→ **SUPPLIED RECORDS**:
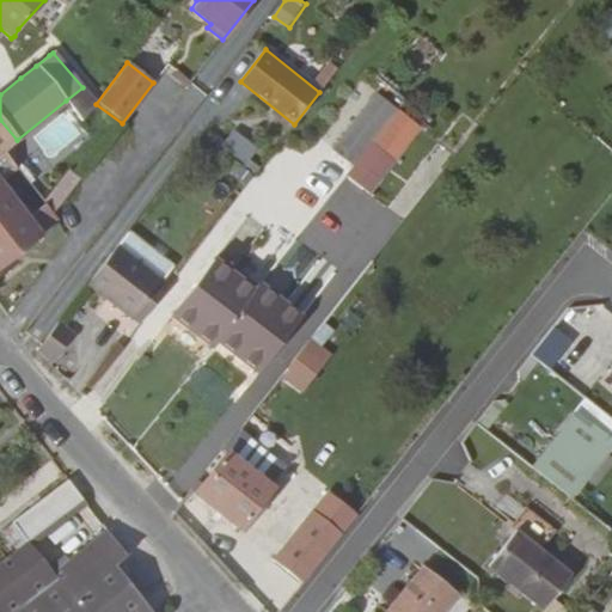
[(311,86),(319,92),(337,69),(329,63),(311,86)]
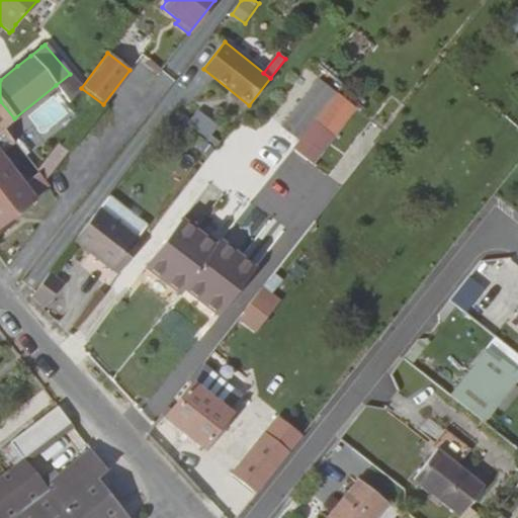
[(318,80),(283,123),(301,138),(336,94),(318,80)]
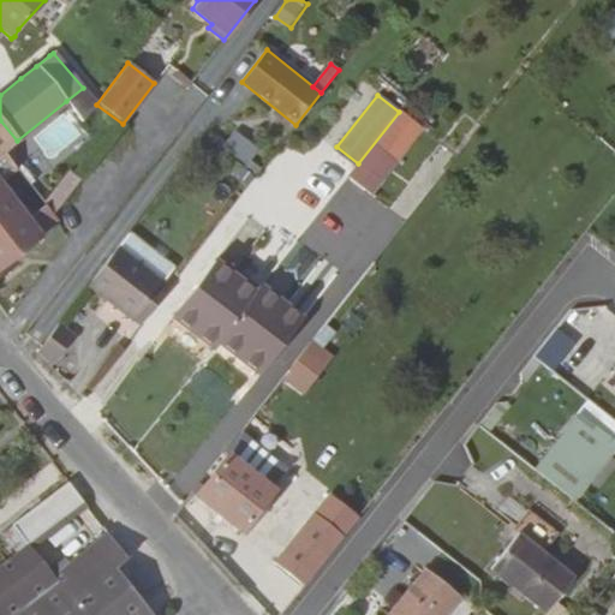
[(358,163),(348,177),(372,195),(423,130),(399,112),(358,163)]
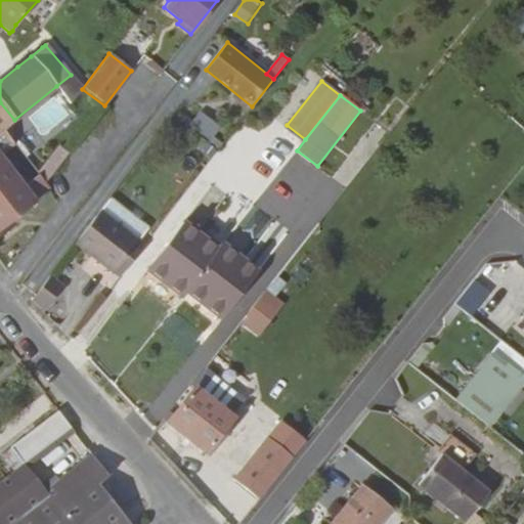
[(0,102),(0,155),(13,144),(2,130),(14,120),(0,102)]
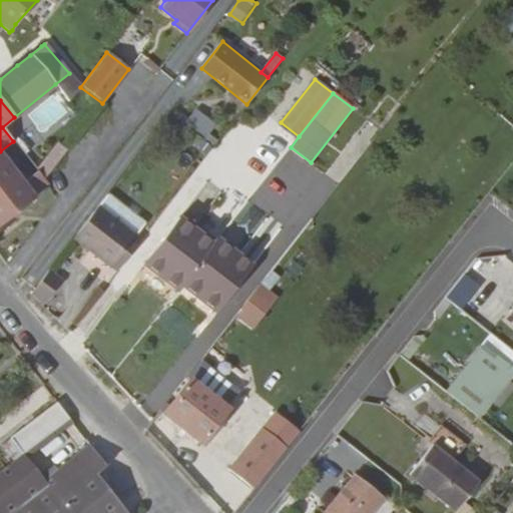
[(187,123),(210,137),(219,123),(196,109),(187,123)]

→ **WHAT TO WORK ON**: Only the pictures are to be left out; everything else in the entries above must be duplicated exactly.

→ **PROBLEM SOLUTION**:
[(311,86),(319,92),(337,69),(329,63),(311,86)]
[(318,80),(283,123),(301,138),(336,94),(318,80)]
[(358,163),(348,177),(372,195),(423,130),(399,112),(358,163)]
[(0,102),(0,155),(13,144),(2,130),(14,120),(0,102)]
[(187,123),(210,137),(219,123),(196,109),(187,123)]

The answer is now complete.